(Image change detection data)
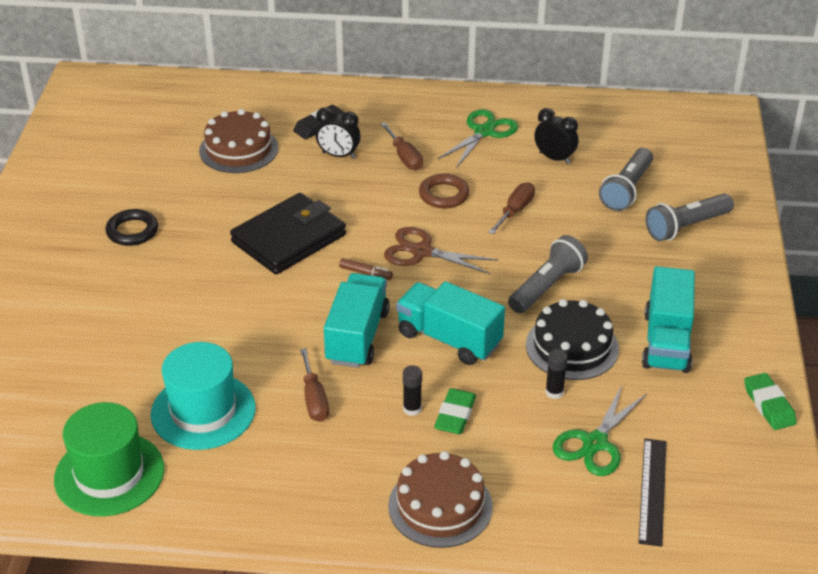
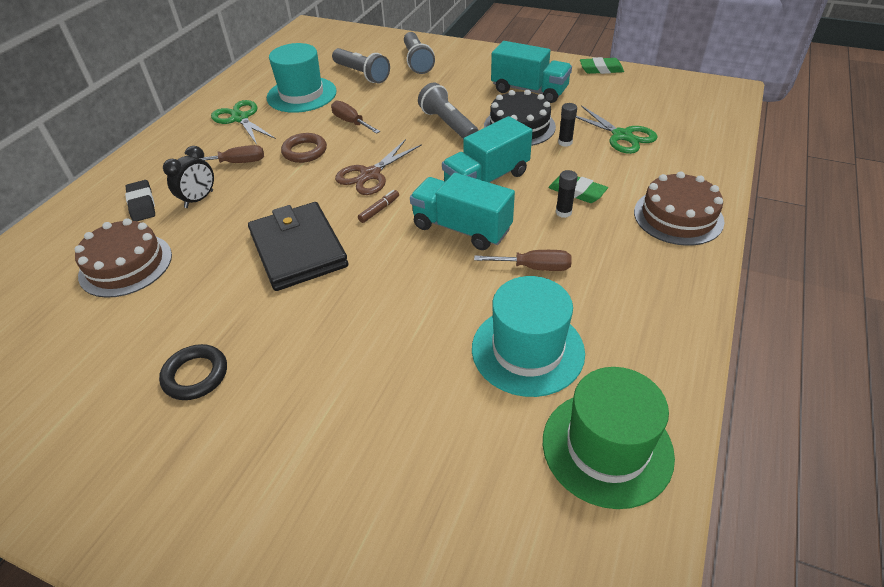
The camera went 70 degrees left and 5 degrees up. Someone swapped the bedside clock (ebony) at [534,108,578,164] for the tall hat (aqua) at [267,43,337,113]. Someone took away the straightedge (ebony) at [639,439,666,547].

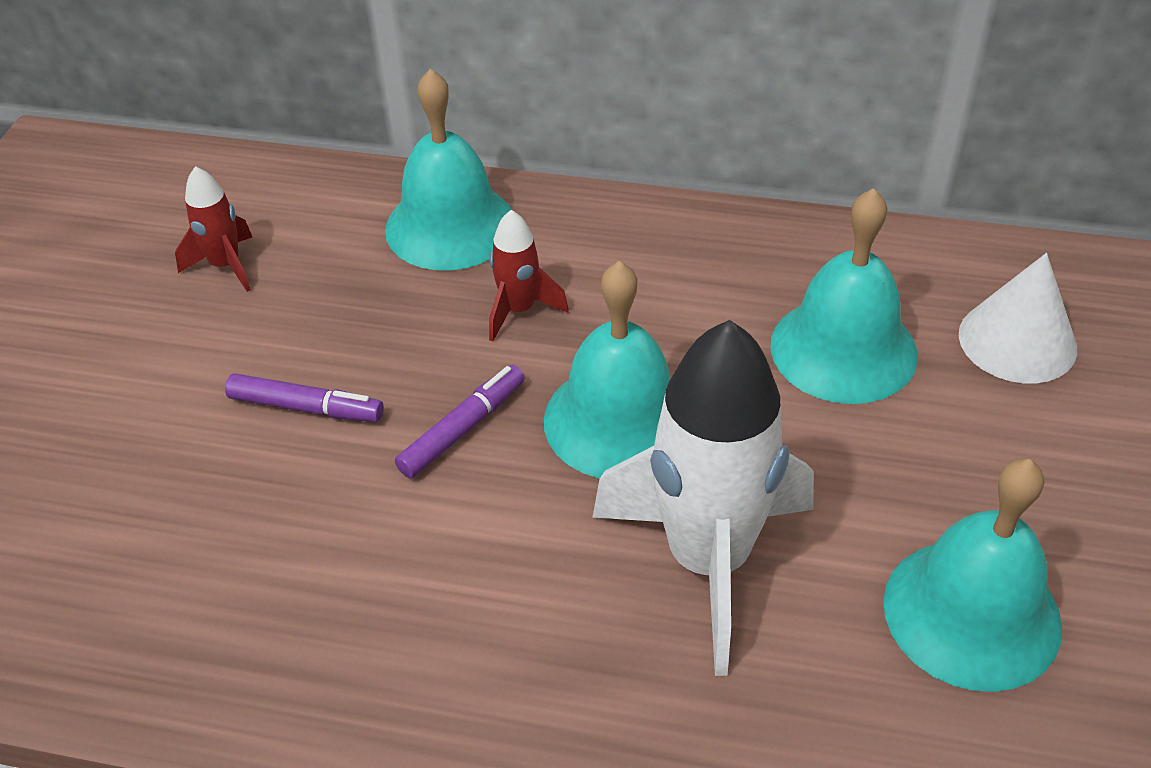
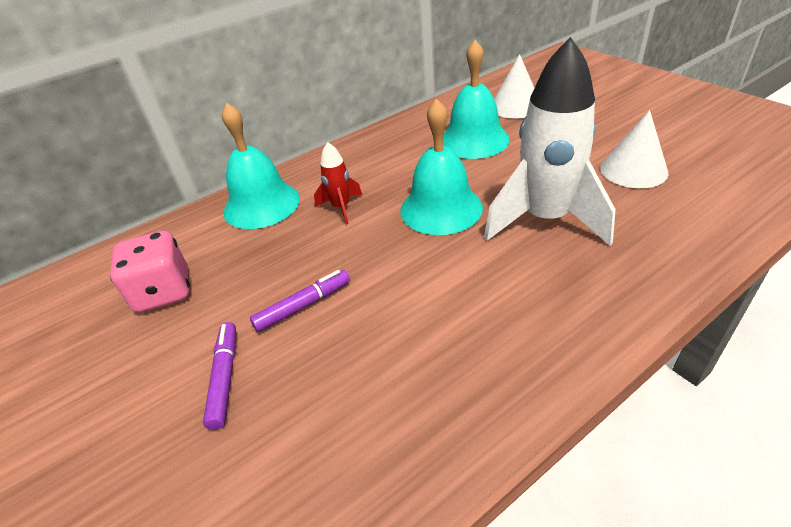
The camera went 45 degrees left and 5 degrees down. Someone swapped the spaceship (red) at [175,166,252,292] for the die (rose-pink) at [110,231,190,313]. Someone carried the marker (violet) from [395,365,525,478] to [203,322,236,430]. Someone swapped the hand bell (aqua) at [883,458,1062,692] for the cone (pure white) at [600,110,669,188].

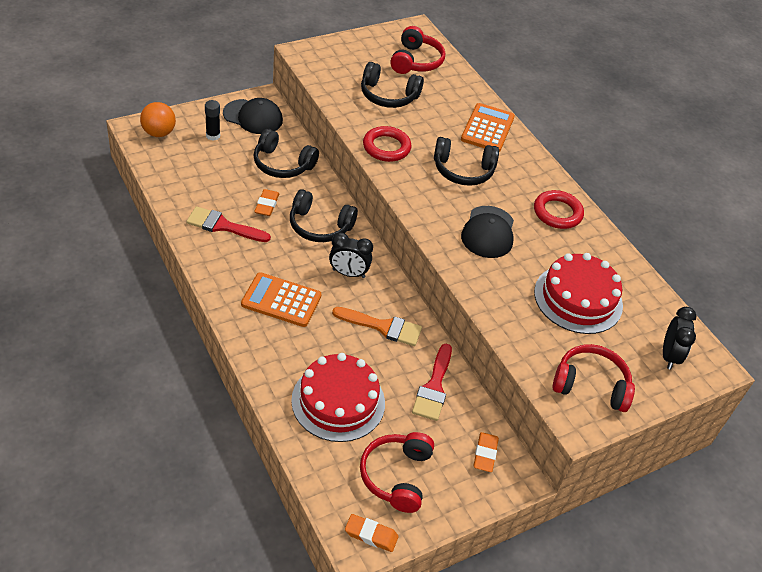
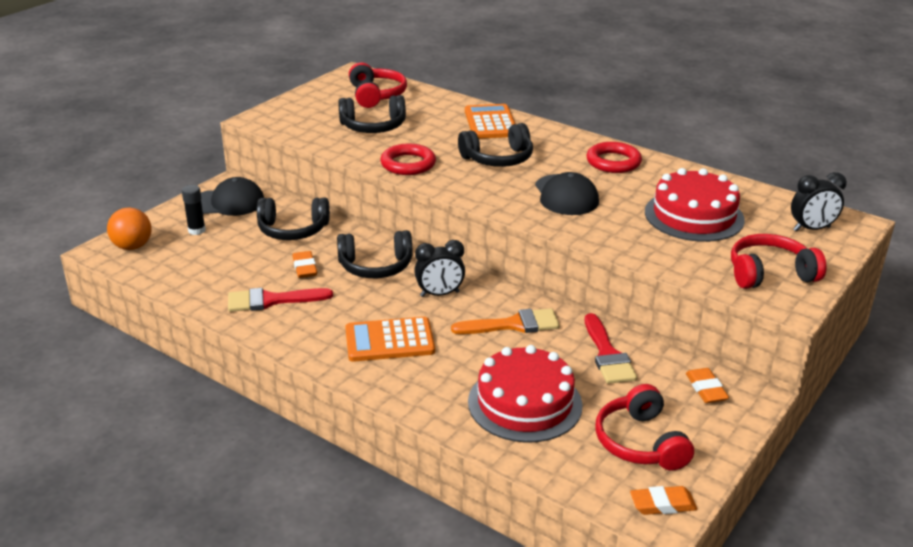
The camera went 20 degrees left and 15 degrees down. Someone rotated the bedside clock (ebony) at [663,307,696,370] by 90 degrees clockwise.

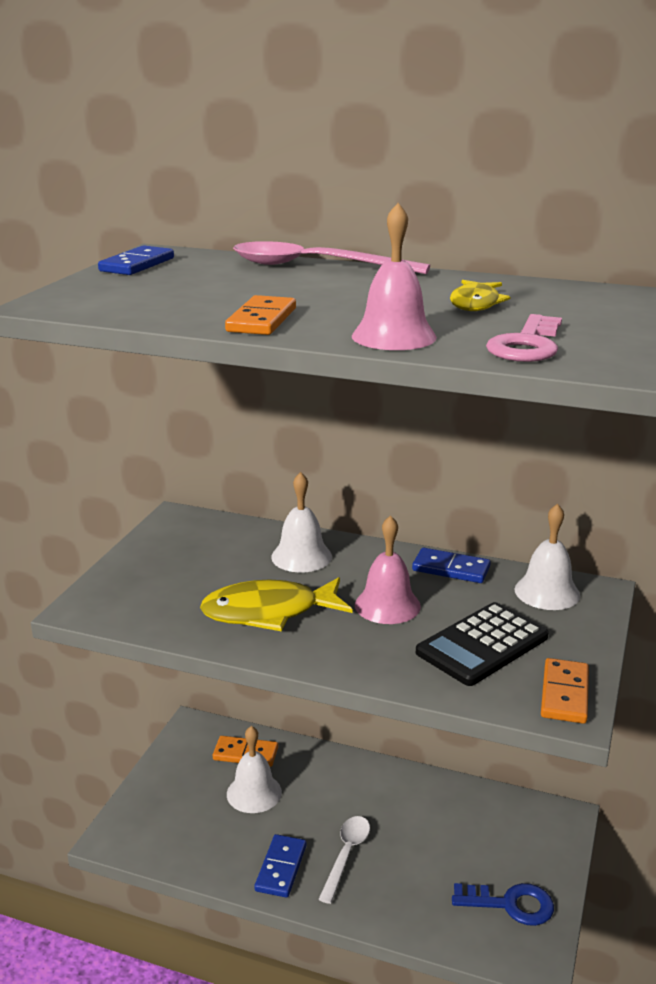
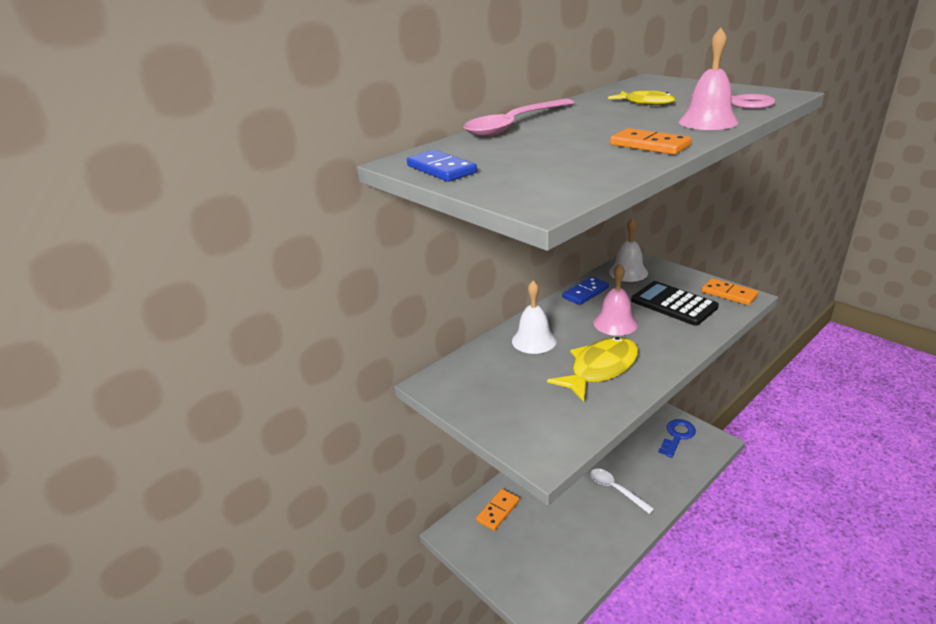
The camera went 60 degrees left and 5 degrees up. Someone rotated the fish figure (yellow) at [200,577,353,632] by 150 degrees counterclockwise. Someone rotated the pocket calculator (ebony) at [416,602,549,686] by 150 degrees clockwise. Someone took away the hand bell (pure white) at [227,726,282,813]. Someone took away the domino (blue) at [254,834,306,898].

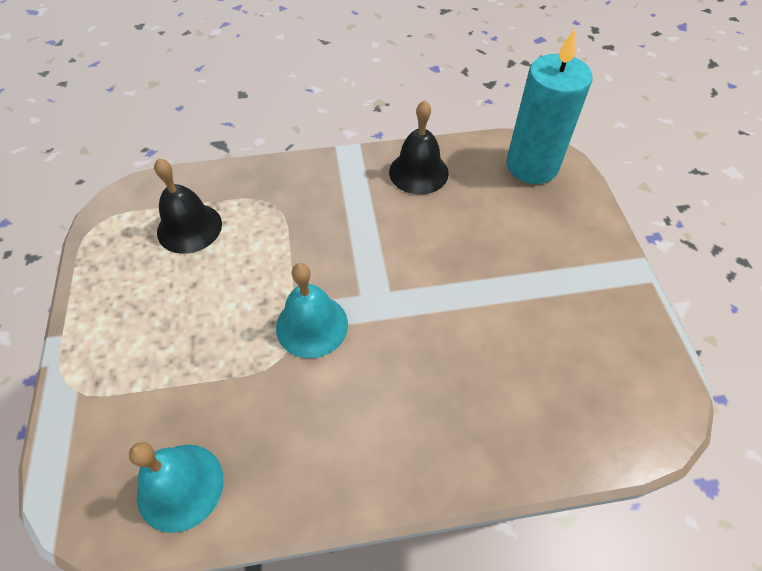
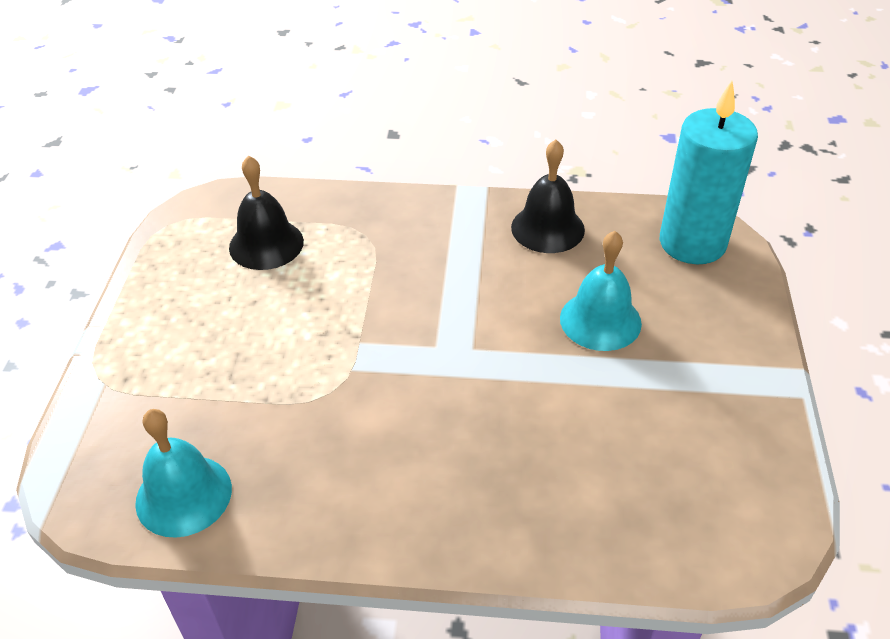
The camera went 15 degrees right and 10 degrees down. Someone carried the hand bell (aqua) from [276,263,348,358] to [560,231,642,351].

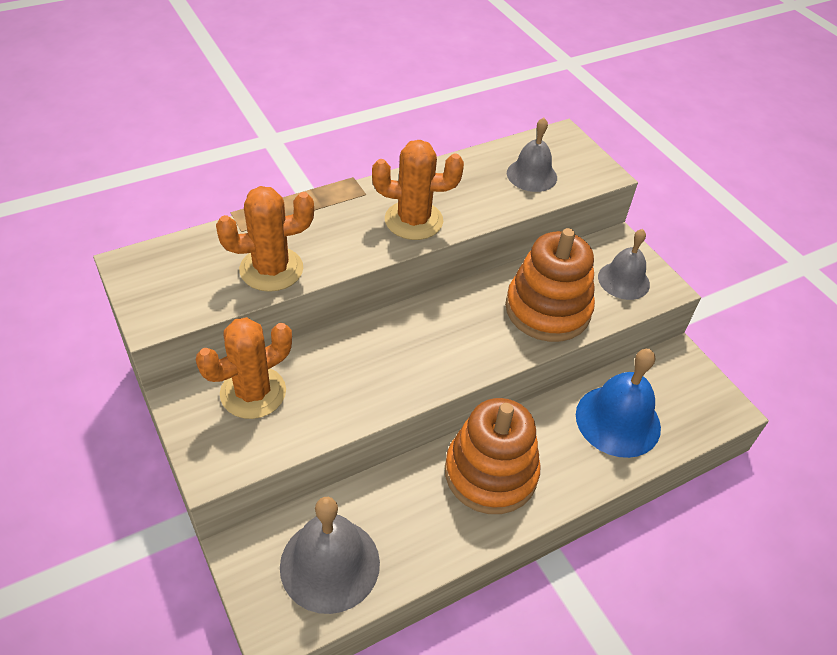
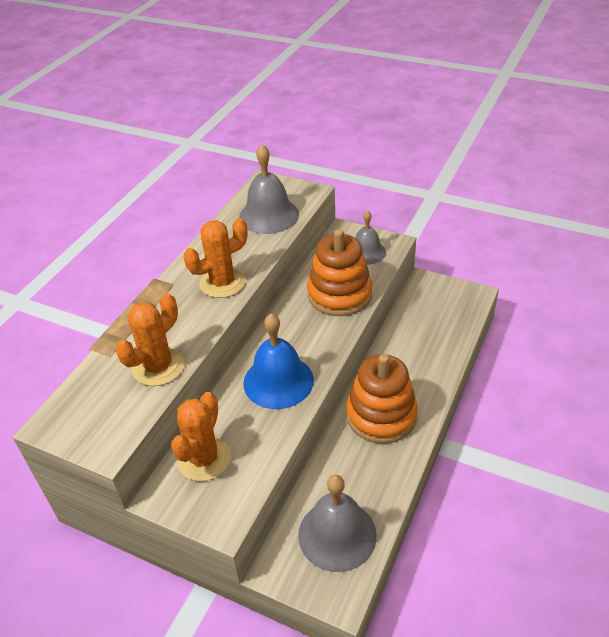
The camera went 30 degrees left and 5 degrees down. Someone scaled the hand bell (gray) at [507,118,557,192] by 1.54. Someone carried the hand bell (blue) from [576,349,661,458] to [243,314,314,409].

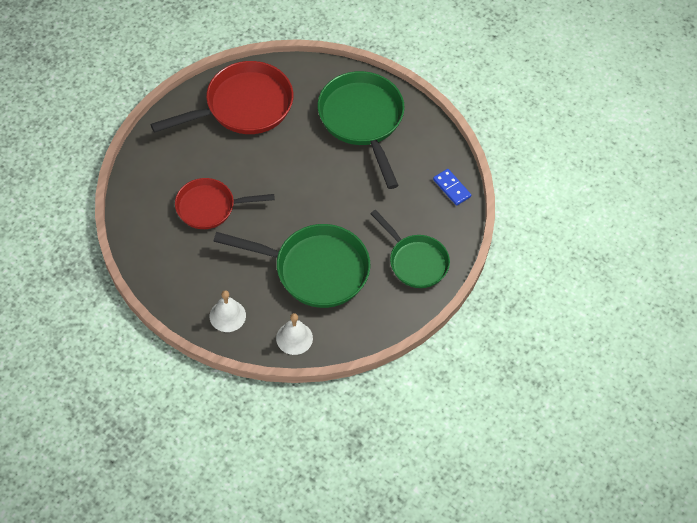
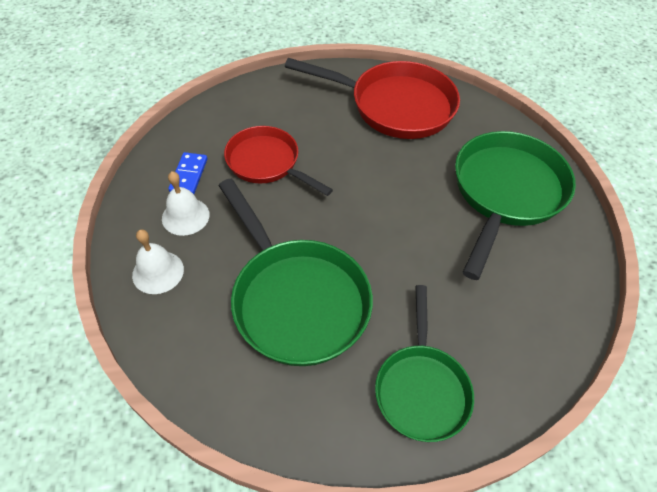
The camera went 45 degrees right and 5 degrees down. Someone carried the domino (blue) from [433,169,471,206] to [168,152,207,194]. Someone carried the hand bell (pure white) from [276,313,313,355] to [162,171,210,236].

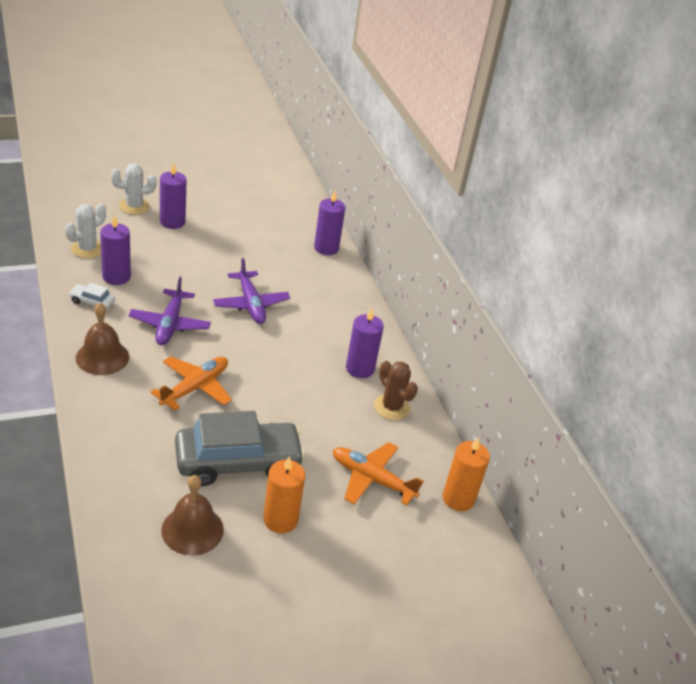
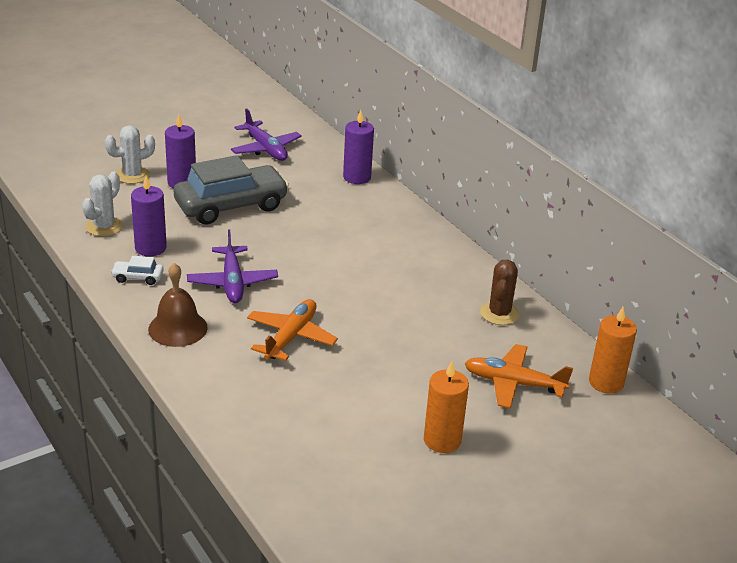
The camera went 10 degrees left and 5 degrees down. Someone carried the toy plane (violet) from [213,258,290,324] to [231,108,302,161]. Someone took away the wax candle (violet) at [346,308,384,378]. Someone rotated the cactus (brown) at [374,361,418,420] by 60 degrees clockwise. Someone carried the car (gray) from [175,411,305,486] to [173,155,289,224]. Someone took away the hand bell (brown) at [161,475,224,556].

Problem statement:
Will you restate every entry word for word and omit the images?

Output below:
The camera went 70 degrees left and 5 degrees up. Someone swapped the bedside clock (ebony) at [534,108,578,164] for the tall hat (aqua) at [267,43,337,113]. Someone took away the straightedge (ebony) at [639,439,666,547].

The camera went 45 degrees left and 5 degrees down. Someone swapped the spaceship (red) at [175,166,252,292] for the die (rose-pink) at [110,231,190,313]. Someone carried the marker (violet) from [395,365,525,478] to [203,322,236,430]. Someone swapped the hand bell (aqua) at [883,458,1062,692] for the cone (pure white) at [600,110,669,188].

The camera went 20 degrees left and 15 degrees down. Someone rotated the bedside clock (ebony) at [663,307,696,370] by 90 degrees clockwise.

The camera went 60 degrees left and 5 degrees up. Someone rotated the fish figure (yellow) at [200,577,353,632] by 150 degrees counterclockwise. Someone rotated the pocket calculator (ebony) at [416,602,549,686] by 150 degrees clockwise. Someone took away the hand bell (pure white) at [227,726,282,813]. Someone took away the domino (blue) at [254,834,306,898].

The camera went 15 degrees right and 10 degrees down. Someone carried the hand bell (aqua) from [276,263,348,358] to [560,231,642,351].

The camera went 30 degrees left and 5 degrees down. Someone scaled the hand bell (gray) at [507,118,557,192] by 1.54. Someone carried the hand bell (blue) from [576,349,661,458] to [243,314,314,409].

The camera went 45 degrees right and 5 degrees down. Someone carried the domino (blue) from [433,169,471,206] to [168,152,207,194]. Someone carried the hand bell (pure white) from [276,313,313,355] to [162,171,210,236].

The camera went 10 degrees left and 5 degrees down. Someone carried the toy plane (violet) from [213,258,290,324] to [231,108,302,161]. Someone took away the wax candle (violet) at [346,308,384,378]. Someone rotated the cactus (brown) at [374,361,418,420] by 60 degrees clockwise. Someone carried the car (gray) from [175,411,305,486] to [173,155,289,224]. Someone took away the hand bell (brown) at [161,475,224,556].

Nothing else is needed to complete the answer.